Exercise goal
Below are some entries. Return exactly the lines from the one with "T1: NMOS (G" through the final line, leaving out any pictures.

Dataset excerpts
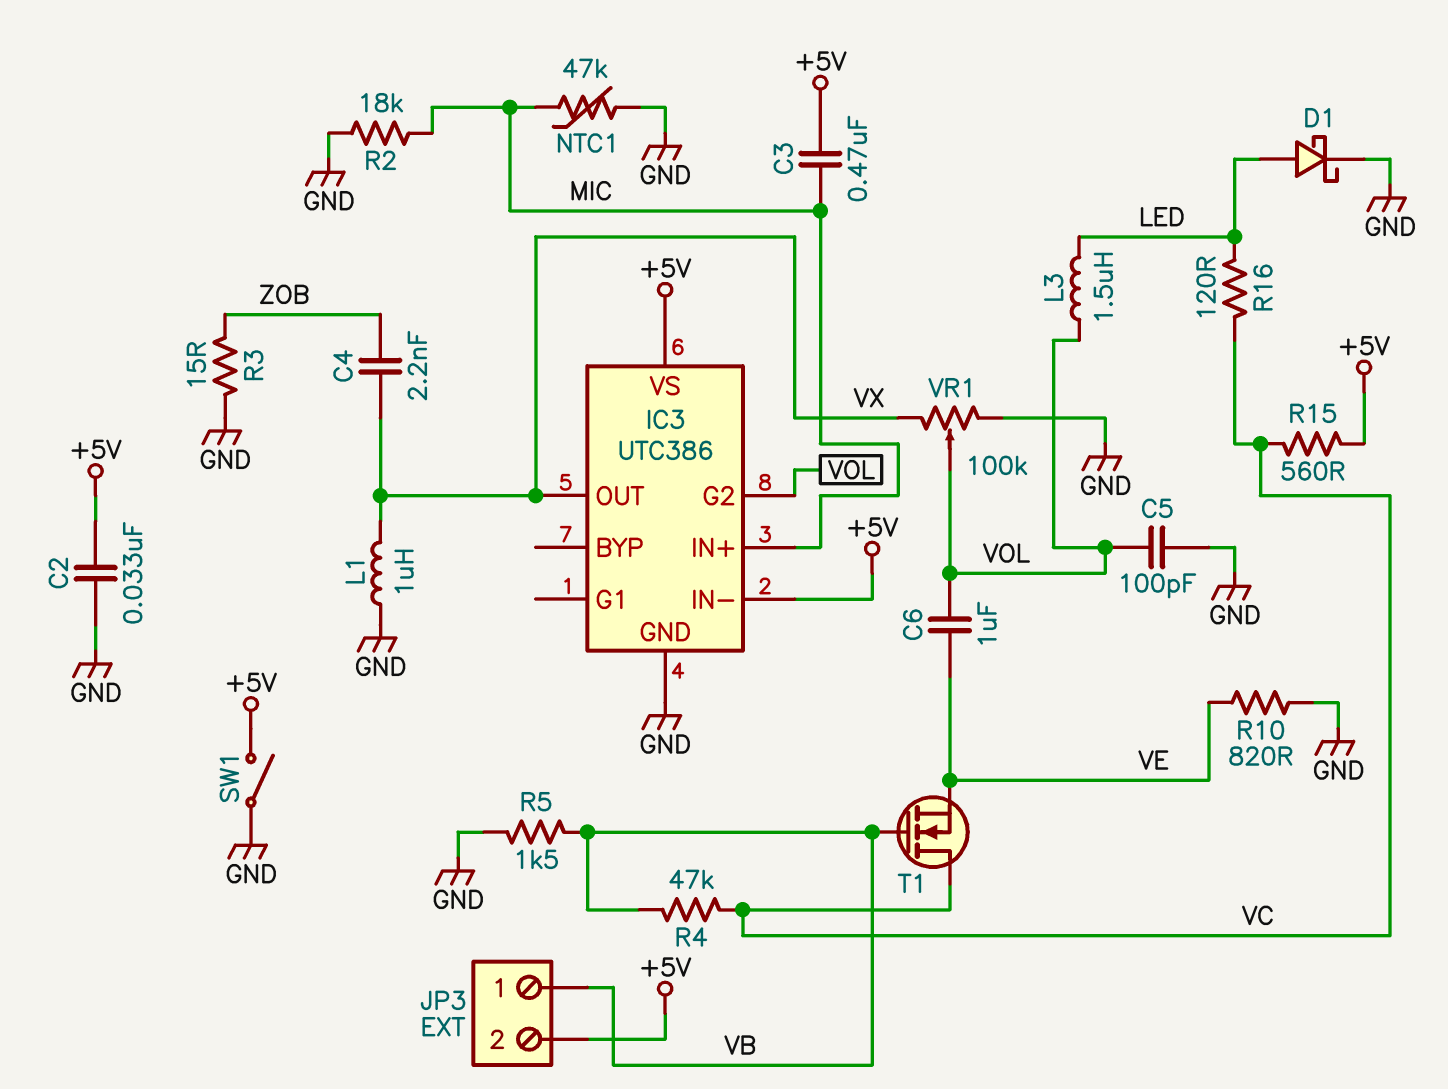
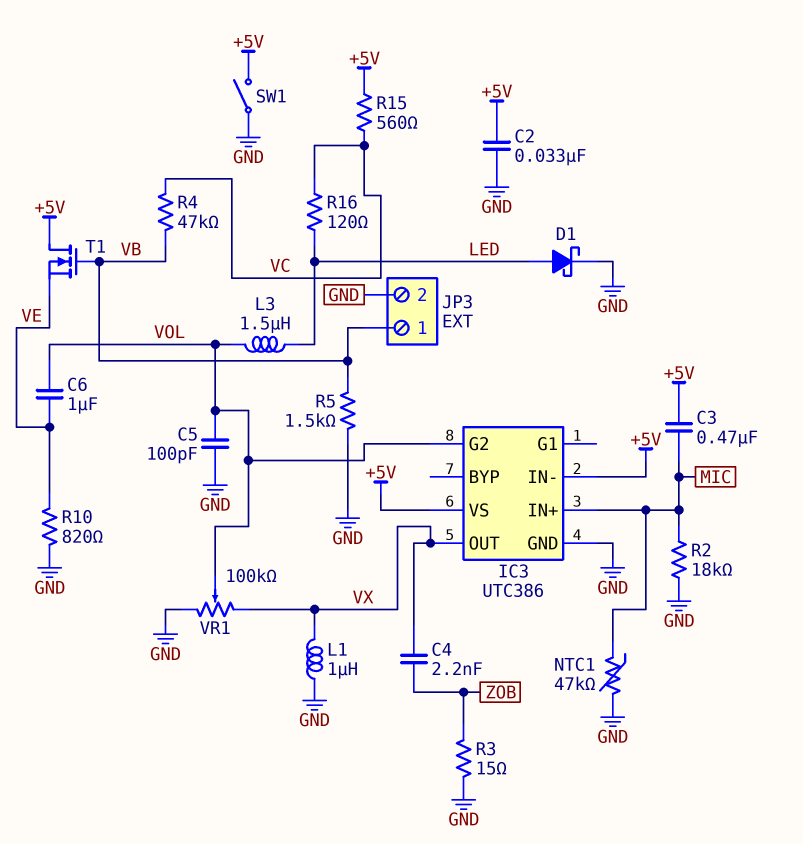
JP3 pin 2: +5V -> GND
T1: NMOS (G VB, D VC, S VE) -> NMOS (G VB, D +5V, S VE)

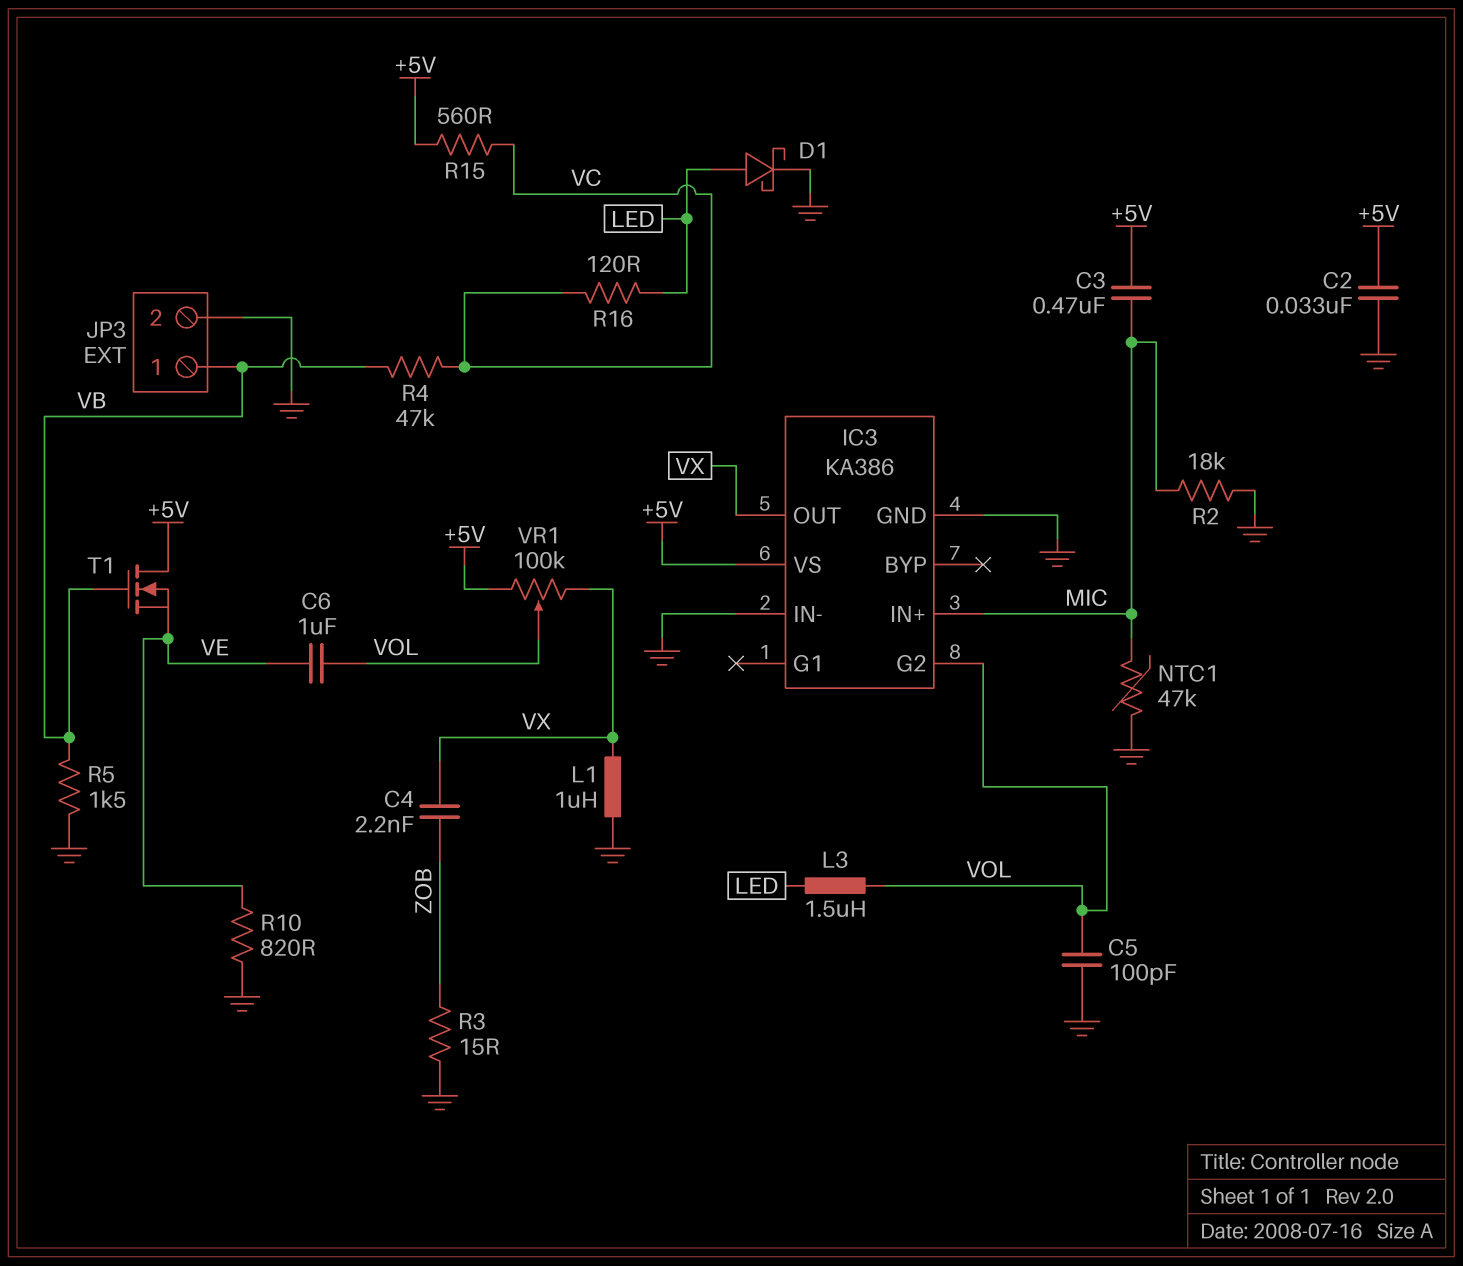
IC3: UTC386 -> KA386
IC3 pin IN-: +5V -> GND
SW1: switch (+5V, GND) -> none
VR1: 100k (GND, VX, wiper VOL) -> 100k (+5V, VX, wiper VOL)

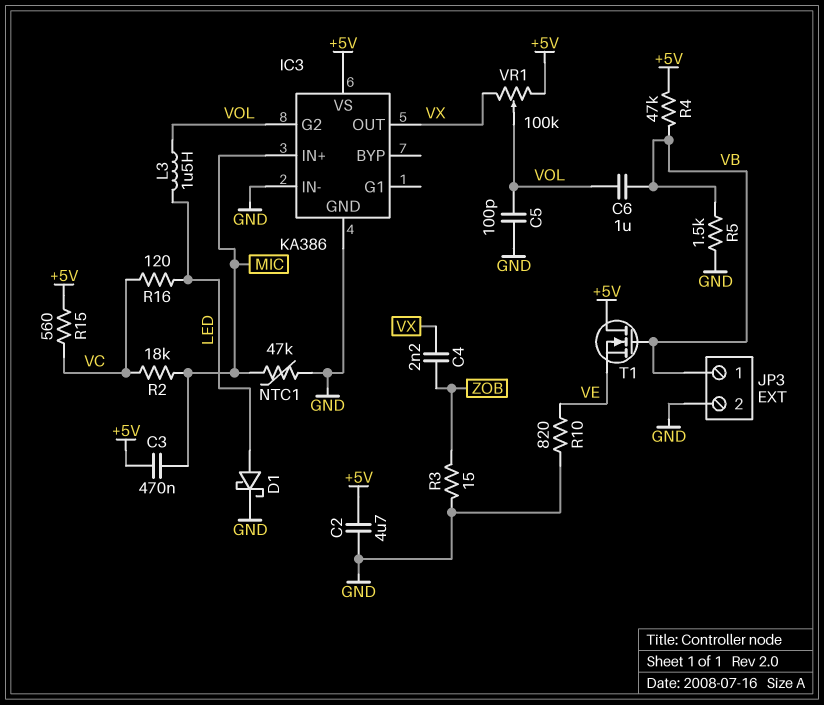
C2: 33nF (+5V, GND) -> 4.7uF (+5V, GND)
C6: 1uF (VE, VOL) -> 1uF (VB, VOL)
L1: 1uH (GND, VX) -> none
R2: 18k (GND, MIC) -> 18k (MIC, VC)
R4: 47k (VB, VC) -> 47k (+5V, VB)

Task solution
T1: NMOS (G VB, D VC, S VE) -> NMOS (G VB, D +5V, S VE)

IC3: UTC386 -> KA386
IC3 pin IN-: +5V -> GND
SW1: switch (+5V, GND) -> none
VR1: 100k (GND, VX, wiper VOL) -> 100k (+5V, VX, wiper VOL)

C2: 33nF (+5V, GND) -> 4.7uF (+5V, GND)
C6: 1uF (VE, VOL) -> 1uF (VB, VOL)
L1: 1uH (GND, VX) -> none
R2: 18k (GND, MIC) -> 18k (MIC, VC)
R4: 47k (VB, VC) -> 47k (+5V, VB)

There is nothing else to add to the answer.